WHAT IS REQUIRED: Write out every one of the rows below as a numbered list, skipping the blank lines, and leave out the pictures.

RECORDED DATA:

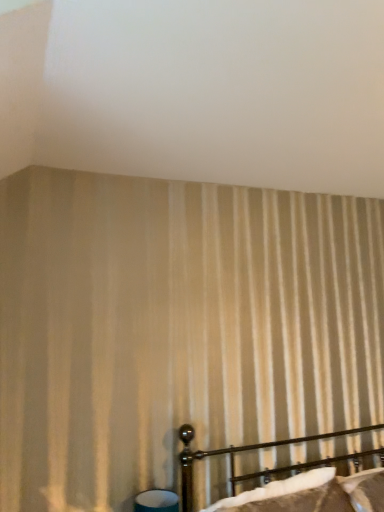
Locate an element on the screen. This screenshot has width=384, height=512. teal fabric table lamp at lower center is located at coordinates (156, 501).

What do you see at coordinates (156, 501) in the screenshot? I see `teal fabric table lamp at lower center` at bounding box center [156, 501].

Describe the element at coordinates (262, 448) in the screenshot. I see `polished dark brown bed at lower right` at that location.

What is the approximate height of polished dark brown bed at lower right?

The height of polished dark brown bed at lower right is 14.35 inches.

This screenshot has width=384, height=512. I want to click on polished dark brown bed at lower right, so click(262, 448).

Locate an element on the screen. The height and width of the screenshot is (512, 384). teal fabric table lamp at lower center is located at coordinates (156, 501).

Considering the relative positions of polished dark brown bed at lower right and teal fabric table lamp at lower center in the image provided, is polished dark brown bed at lower right to the left or to the right of teal fabric table lamp at lower center?

polished dark brown bed at lower right is positioned on teal fabric table lamp at lower center's right side.

Does polished dark brown bed at lower right come in front of teal fabric table lamp at lower center?

Yes.

Between point (231, 466) and point (154, 496), which one is positioned behind?

The point (231, 466) is farther from the camera.

Based on the photo, from the image's perspective, which is below, polished dark brown bed at lower right or teal fabric table lamp at lower center?

teal fabric table lamp at lower center is shown below in the image.

From a real-world perspective, is polished dark brown bed at lower right below teal fabric table lamp at lower center?

No, from a real-world perspective, polished dark brown bed at lower right is not beneath teal fabric table lamp at lower center.

Looking at their sizes, would you say polished dark brown bed at lower right is wider or thinner than teal fabric table lamp at lower center?

polished dark brown bed at lower right is wider than teal fabric table lamp at lower center.

Considering the relative sizes of polished dark brown bed at lower right and teal fabric table lamp at lower center in the image provided, is polished dark brown bed at lower right taller than teal fabric table lamp at lower center?

Correct, polished dark brown bed at lower right is much taller as teal fabric table lamp at lower center.

Considering the relative sizes of polished dark brown bed at lower right and teal fabric table lamp at lower center in the image provided, is polished dark brown bed at lower right smaller than teal fabric table lamp at lower center?

Incorrect, polished dark brown bed at lower right is not smaller in size than teal fabric table lamp at lower center.

Would you say polished dark brown bed at lower right is outside teal fabric table lamp at lower center?

polished dark brown bed at lower right lies outside teal fabric table lamp at lower center's area.

Is polished dark brown bed at lower right touching teal fabric table lamp at lower center?

polished dark brown bed at lower right is not next to teal fabric table lamp at lower center, and they're not touching.

Does polished dark brown bed at lower right turn towards teal fabric table lamp at lower center?

No, polished dark brown bed at lower right is not facing towards teal fabric table lamp at lower center.

How many degrees apart are the facing directions of polished dark brown bed at lower right and teal fabric table lamp at lower center?

There is a 0.000238-degree angle between the facing directions of polished dark brown bed at lower right and teal fabric table lamp at lower center.

How distant is polished dark brown bed at lower right from teal fabric table lamp at lower center?

polished dark brown bed at lower right is 14.08 inches from teal fabric table lamp at lower center.

Where is `bed above the teal fabric table lamp at lower center (from the image's perspective)`? bed above the teal fabric table lamp at lower center (from the image's perspective) is located at coordinates (262, 448).

Is teal fabric table lamp at lower center at the left side of polished dark brown bed at lower right?

Correct, you'll find teal fabric table lamp at lower center to the left of polished dark brown bed at lower right.

Relative to polished dark brown bed at lower right, is teal fabric table lamp at lower center in front or behind?

teal fabric table lamp at lower center is positioned farther from the viewer than polished dark brown bed at lower right.

Which is nearer, (141, 492) or (382, 461)?

Clearly, point (141, 492) is closer to the camera than point (382, 461).

From the image's perspective, which is below, teal fabric table lamp at lower center or polished dark brown bed at lower right?

teal fabric table lamp at lower center.

From a real-world perspective, is teal fabric table lamp at lower center positioned over polished dark brown bed at lower right based on gravity?

Incorrect, from a real-world perspective, teal fabric table lamp at lower center is lower than polished dark brown bed at lower right.

Is teal fabric table lamp at lower center thinner than polished dark brown bed at lower right?

Yes.

Considering the relative sizes of teal fabric table lamp at lower center and polished dark brown bed at lower right in the image provided, is teal fabric table lamp at lower center taller than polished dark brown bed at lower right?

In fact, teal fabric table lamp at lower center may be shorter than polished dark brown bed at lower right.

Is teal fabric table lamp at lower center smaller than polished dark brown bed at lower right?

Indeed, teal fabric table lamp at lower center has a smaller size compared to polished dark brown bed at lower right.

Does teal fabric table lamp at lower center contain polished dark brown bed at lower right?

No.

Is teal fabric table lamp at lower center touching polished dark brown bed at lower right?

No, teal fabric table lamp at lower center is not making contact with polished dark brown bed at lower right.

Does teal fabric table lamp at lower center turn towards polished dark brown bed at lower right?

No, teal fabric table lamp at lower center does not turn towards polished dark brown bed at lower right.

How many degrees apart are the facing directions of teal fabric table lamp at lower center and polished dark brown bed at lower right?

0.000238 degrees separate the facing orientations of teal fabric table lamp at lower center and polished dark brown bed at lower right.

How far apart are teal fabric table lamp at lower center and polished dark brown bed at lower right?

teal fabric table lamp at lower center and polished dark brown bed at lower right are 14.08 inches apart from each other.

At what (x,y) coordinates should I click in order to perform the action: click on bed above the teal fabric table lamp at lower center (from the image's perspective). Please return your answer as a coordinate pair (x, y). Looking at the image, I should click on (262, 448).

Locate an element on the screen. The width and height of the screenshot is (384, 512). table lamp on the left of polished dark brown bed at lower right is located at coordinates (156, 501).

Image resolution: width=384 pixels, height=512 pixels. What are the coordinates of `table lamp behind the polished dark brown bed at lower right` in the screenshot? It's located at (156, 501).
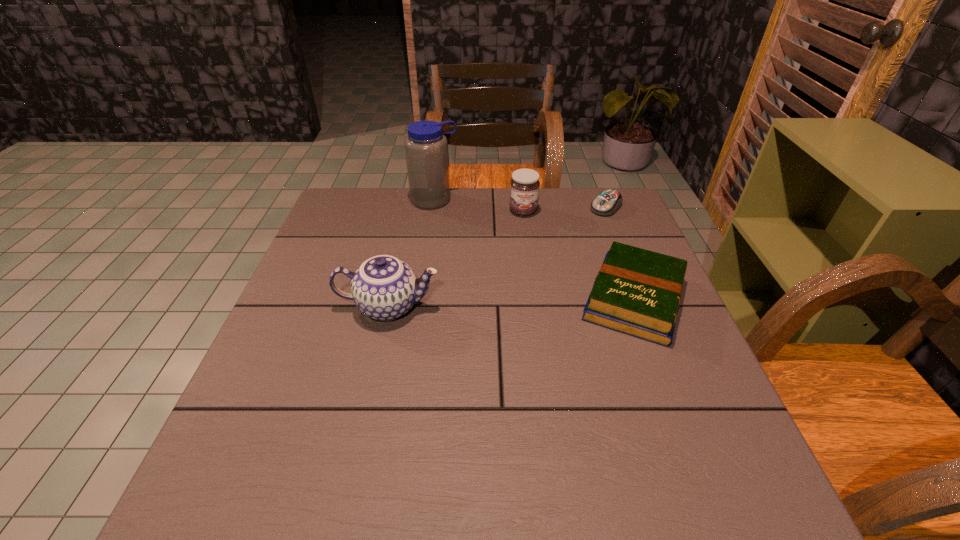
Locate an element on the screen. The height and width of the screenshot is (540, 960). vacant area that lies between the second shortest object and the tallest object is located at coordinates (535, 249).

Identify the location of free point between the third object from right to left and the chinaware. (456, 259).

Where is `vacant area that lies between the fourth tallest object and the chinaware`? The height and width of the screenshot is (540, 960). vacant area that lies between the fourth tallest object and the chinaware is located at coordinates (512, 303).

What are the coordinates of `free space that is in between the fourth shortest object and the computer mouse` in the screenshot? It's located at (497, 257).

In order to click on free spot between the computer mouse and the fourth shortest object in this screenshot , I will do `click(497, 257)`.

Locate an element on the screen. The image size is (960, 540). free point between the tallest object and the jam is located at coordinates (479, 205).

I want to click on vacant area between the fourth tallest object and the second tallest object, so click(x=512, y=303).

At what (x,y) coordinates should I click in order to perform the action: click on vacant area between the tallest object and the third shortest object. Please return your answer as a coordinate pair (x, y). This screenshot has height=540, width=960. Looking at the image, I should click on (479, 205).

Identify the location of vacant area that lies between the third tallest object and the second tallest object. (456, 259).

The image size is (960, 540). What are the coordinates of `unoccupied position between the second tallest object and the second shortest object` in the screenshot? It's located at (512, 303).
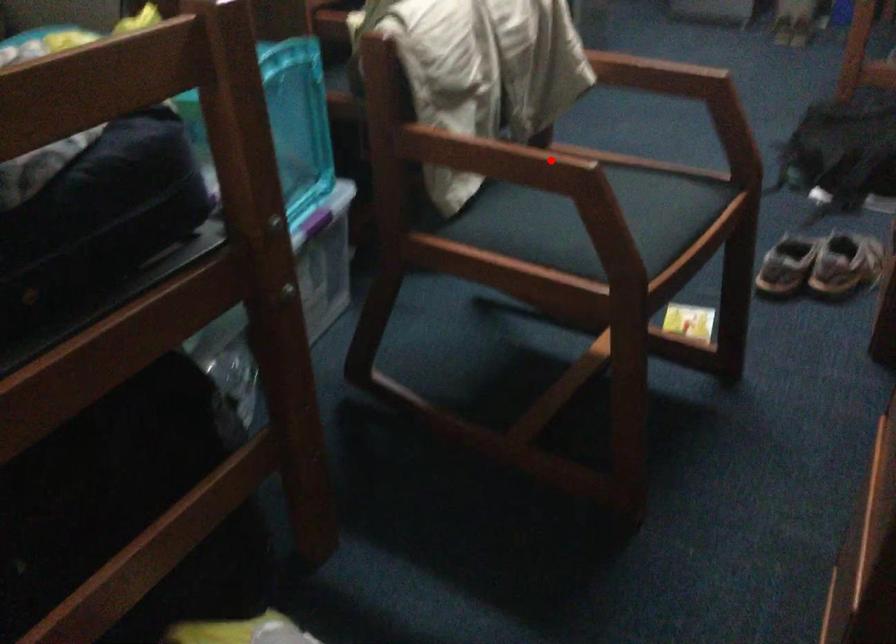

FINAL ANSWER:
1. Locate an element on the screen. This screenshot has width=384, height=512. teal fabric table lamp at lower center is located at coordinates (156, 501).
2. What do you see at coordinates (156, 501) in the screenshot? I see `teal fabric table lamp at lower center` at bounding box center [156, 501].
3. Describe the element at coordinates (262, 448) in the screenshot. I see `polished dark brown bed at lower right` at that location.
4. What is the approximate height of polished dark brown bed at lower right?
5. The height of polished dark brown bed at lower right is 14.35 inches.
6. This screenshot has width=384, height=512. I want to click on polished dark brown bed at lower right, so click(262, 448).
7. Locate an element on the screen. The height and width of the screenshot is (512, 384). teal fabric table lamp at lower center is located at coordinates (156, 501).
8. Considering the relative positions of polished dark brown bed at lower right and teal fabric table lamp at lower center in the image provided, is polished dark brown bed at lower right to the left or to the right of teal fabric table lamp at lower center?
9. polished dark brown bed at lower right is positioned on teal fabric table lamp at lower center's right side.
10. Does polished dark brown bed at lower right come in front of teal fabric table lamp at lower center?
11. Yes.
12. Between point (231, 466) and point (154, 496), which one is positioned behind?
13. The point (231, 466) is farther from the camera.
14. Based on the photo, from the image's perspective, which is below, polished dark brown bed at lower right or teal fabric table lamp at lower center?
15. teal fabric table lamp at lower center is shown below in the image.
16. From a real-world perspective, is polished dark brown bed at lower right below teal fabric table lamp at lower center?
17. No, from a real-world perspective, polished dark brown bed at lower right is not beneath teal fabric table lamp at lower center.
18. Looking at their sizes, would you say polished dark brown bed at lower right is wider or thinner than teal fabric table lamp at lower center?
19. polished dark brown bed at lower right is wider than teal fabric table lamp at lower center.
20. Considering the relative sizes of polished dark brown bed at lower right and teal fabric table lamp at lower center in the image provided, is polished dark brown bed at lower right taller than teal fabric table lamp at lower center?
21. Correct, polished dark brown bed at lower right is much taller as teal fabric table lamp at lower center.
22. Considering the relative sizes of polished dark brown bed at lower right and teal fabric table lamp at lower center in the image provided, is polished dark brown bed at lower right smaller than teal fabric table lamp at lower center?
23. Incorrect, polished dark brown bed at lower right is not smaller in size than teal fabric table lamp at lower center.
24. Would you say polished dark brown bed at lower right is outside teal fabric table lamp at lower center?
25. polished dark brown bed at lower right lies outside teal fabric table lamp at lower center's area.
26. Is polished dark brown bed at lower right touching teal fabric table lamp at lower center?
27. polished dark brown bed at lower right is not next to teal fabric table lamp at lower center, and they're not touching.
28. Does polished dark brown bed at lower right turn towards teal fabric table lamp at lower center?
29. No, polished dark brown bed at lower right is not facing towards teal fabric table lamp at lower center.
30. How many degrees apart are the facing directions of polished dark brown bed at lower right and teal fabric table lamp at lower center?
31. There is a 0.000238-degree angle between the facing directions of polished dark brown bed at lower right and teal fabric table lamp at lower center.
32. How distant is polished dark brown bed at lower right from teal fabric table lamp at lower center?
33. polished dark brown bed at lower right is 14.08 inches from teal fabric table lamp at lower center.
34. Where is `bed above the teal fabric table lamp at lower center (from the image's perspective)`? bed above the teal fabric table lamp at lower center (from the image's perspective) is located at coordinates (262, 448).
35. Is teal fabric table lamp at lower center at the left side of polished dark brown bed at lower right?
36. Correct, you'll find teal fabric table lamp at lower center to the left of polished dark brown bed at lower right.
37. Relative to polished dark brown bed at lower right, is teal fabric table lamp at lower center in front or behind?
38. teal fabric table lamp at lower center is positioned farther from the viewer than polished dark brown bed at lower right.
39. Which is nearer, (141, 492) or (382, 461)?
40. Clearly, point (141, 492) is closer to the camera than point (382, 461).
41. From the image's perspective, which is below, teal fabric table lamp at lower center or polished dark brown bed at lower right?
42. teal fabric table lamp at lower center.
43. From a real-world perspective, is teal fabric table lamp at lower center positioned over polished dark brown bed at lower right based on gravity?
44. Incorrect, from a real-world perspective, teal fabric table lamp at lower center is lower than polished dark brown bed at lower right.
45. Is teal fabric table lamp at lower center thinner than polished dark brown bed at lower right?
46. Yes.
47. Considering the relative sizes of teal fabric table lamp at lower center and polished dark brown bed at lower right in the image provided, is teal fabric table lamp at lower center taller than polished dark brown bed at lower right?
48. In fact, teal fabric table lamp at lower center may be shorter than polished dark brown bed at lower right.
49. Is teal fabric table lamp at lower center smaller than polished dark brown bed at lower right?
50. Indeed, teal fabric table lamp at lower center has a smaller size compared to polished dark brown bed at lower right.
51. Does teal fabric table lamp at lower center contain polished dark brown bed at lower right?
52. No.
53. Is teal fabric table lamp at lower center touching polished dark brown bed at lower right?
54. No, teal fabric table lamp at lower center is not making contact with polished dark brown bed at lower right.
55. Does teal fabric table lamp at lower center turn towards polished dark brown bed at lower right?
56. No, teal fabric table lamp at lower center does not turn towards polished dark brown bed at lower right.
57. How many degrees apart are the facing directions of teal fabric table lamp at lower center and polished dark brown bed at lower right?
58. 0.000238 degrees separate the facing orientations of teal fabric table lamp at lower center and polished dark brown bed at lower right.
59. How far apart are teal fabric table lamp at lower center and polished dark brown bed at lower right?
60. teal fabric table lamp at lower center and polished dark brown bed at lower right are 14.08 inches apart from each other.
61. At what (x,y) coordinates should I click in order to perform the action: click on bed above the teal fabric table lamp at lower center (from the image's perspective). Please return your answer as a coordinate pair (x, y). Looking at the image, I should click on (262, 448).
62. Locate an element on the screen. The width and height of the screenshot is (384, 512). table lamp on the left of polished dark brown bed at lower right is located at coordinates (156, 501).
63. Image resolution: width=384 pixels, height=512 pixels. What are the coordinates of `table lamp behind the polished dark brown bed at lower right` in the screenshot? It's located at (156, 501).
64. Locate an element on the screen. The height and width of the screenshot is (540, 960). vacant area that lies between the second shortest object and the tallest object is located at coordinates (535, 249).
65. Identify the location of free point between the third object from right to left and the chinaware. (456, 259).
66. Where is `vacant area that lies between the fourth tallest object and the chinaware`? The height and width of the screenshot is (540, 960). vacant area that lies between the fourth tallest object and the chinaware is located at coordinates (512, 303).
67. What are the coordinates of `free space that is in between the fourth shortest object and the computer mouse` in the screenshot? It's located at (497, 257).
68. In order to click on free spot between the computer mouse and the fourth shortest object in this screenshot , I will do `click(497, 257)`.
69. Locate an element on the screen. The image size is (960, 540). free point between the tallest object and the jam is located at coordinates (479, 205).
70. I want to click on vacant area between the fourth tallest object and the second tallest object, so click(x=512, y=303).
71. At what (x,y) coordinates should I click in order to perform the action: click on vacant area between the tallest object and the third shortest object. Please return your answer as a coordinate pair (x, y). This screenshot has height=540, width=960. Looking at the image, I should click on (479, 205).
72. Identify the location of vacant area that lies between the third tallest object and the second tallest object. (456, 259).
73. The image size is (960, 540). What are the coordinates of `unoccupied position between the second tallest object and the second shortest object` in the screenshot? It's located at (512, 303).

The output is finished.